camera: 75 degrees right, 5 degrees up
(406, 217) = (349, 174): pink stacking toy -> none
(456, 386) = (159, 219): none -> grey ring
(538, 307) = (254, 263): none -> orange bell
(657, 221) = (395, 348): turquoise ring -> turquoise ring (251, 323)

* * *

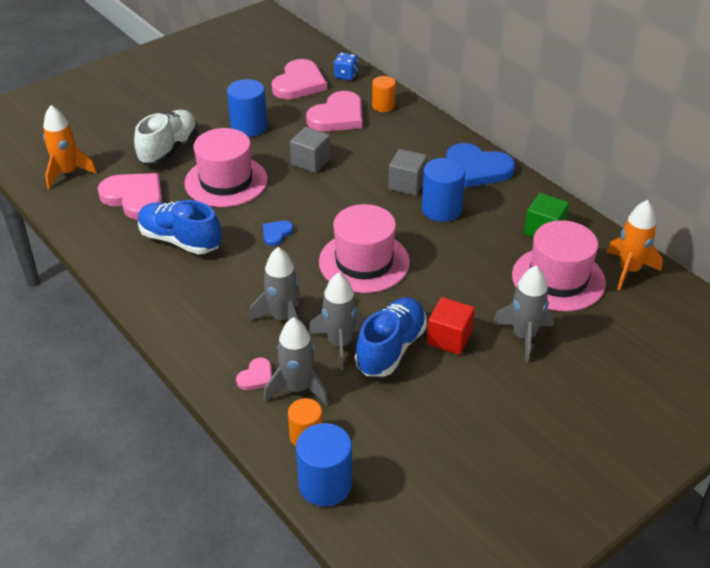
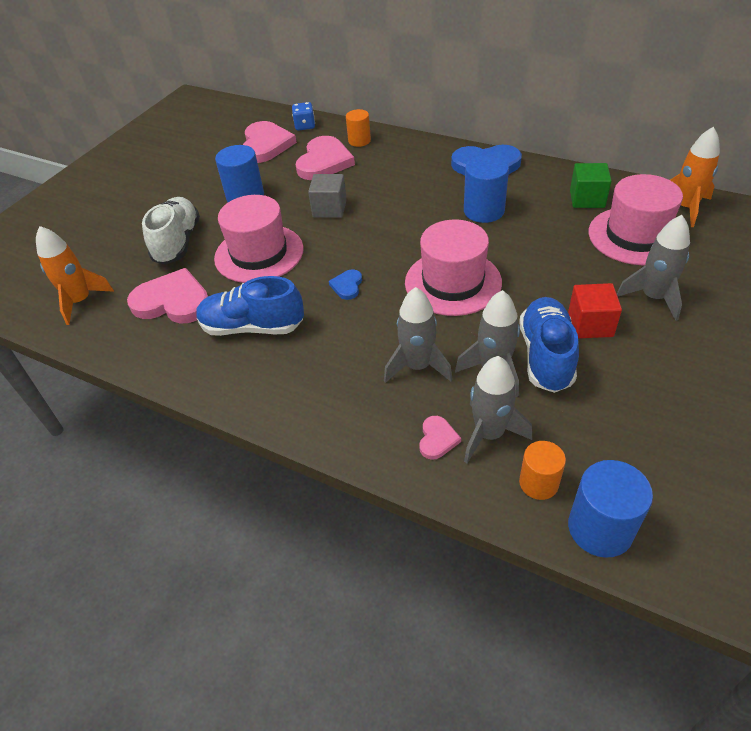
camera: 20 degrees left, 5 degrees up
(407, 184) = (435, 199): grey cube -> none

* * *

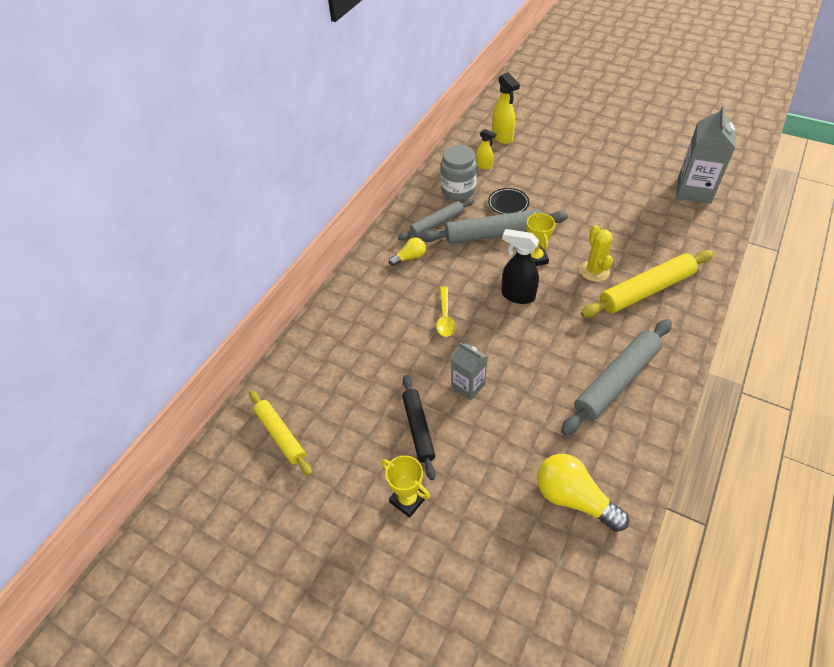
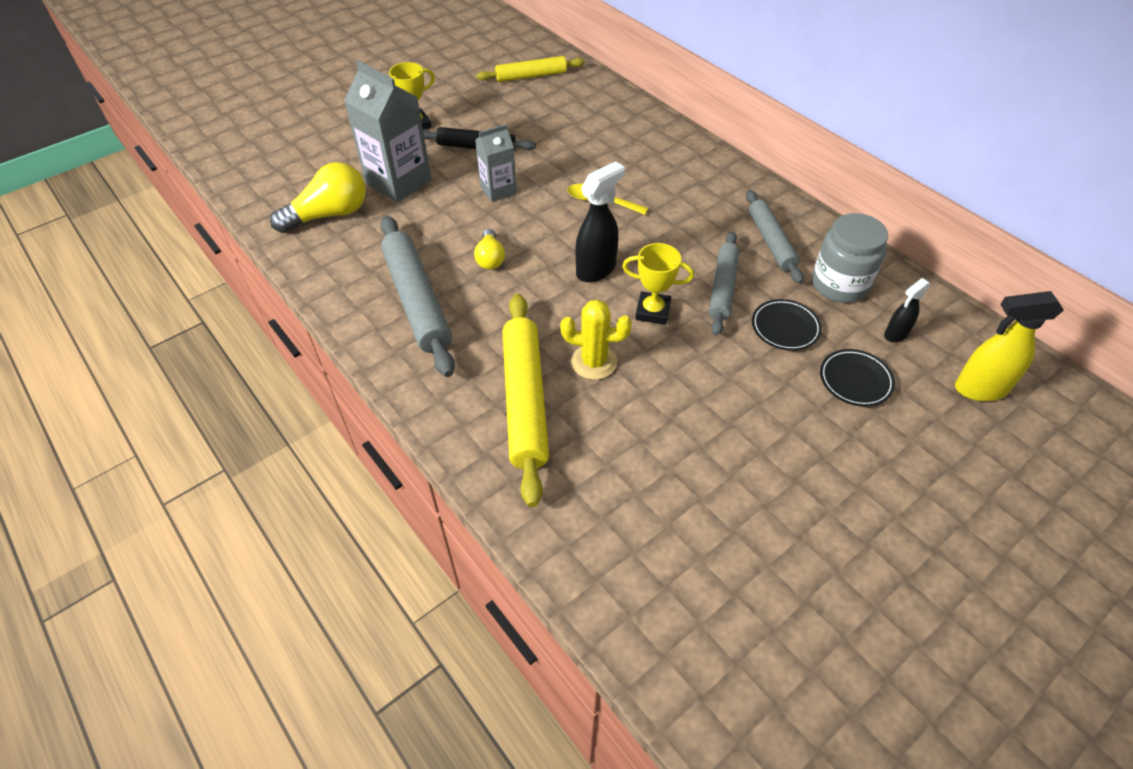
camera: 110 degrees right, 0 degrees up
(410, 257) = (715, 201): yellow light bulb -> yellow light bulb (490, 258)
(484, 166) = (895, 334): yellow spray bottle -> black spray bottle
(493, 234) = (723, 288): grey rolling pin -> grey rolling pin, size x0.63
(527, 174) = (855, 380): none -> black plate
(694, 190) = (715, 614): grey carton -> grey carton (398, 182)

▶ _TASK GOAL_
As the answer, set down only the lines from the data above between the one holding "camera: 75 degrees right, 5 degrees up" and the one holding "(657, 221) = (395, 348): turquoise", inclusive, exactly as they read.

▶ _WRITTEN SOLUTION_
camera: 75 degrees right, 5 degrees up
(406, 217) = (349, 174): pink stacking toy -> none
(456, 386) = (159, 219): none -> grey ring
(538, 307) = (254, 263): none -> orange bell
(657, 221) = (395, 348): turquoise ring -> turquoise ring (251, 323)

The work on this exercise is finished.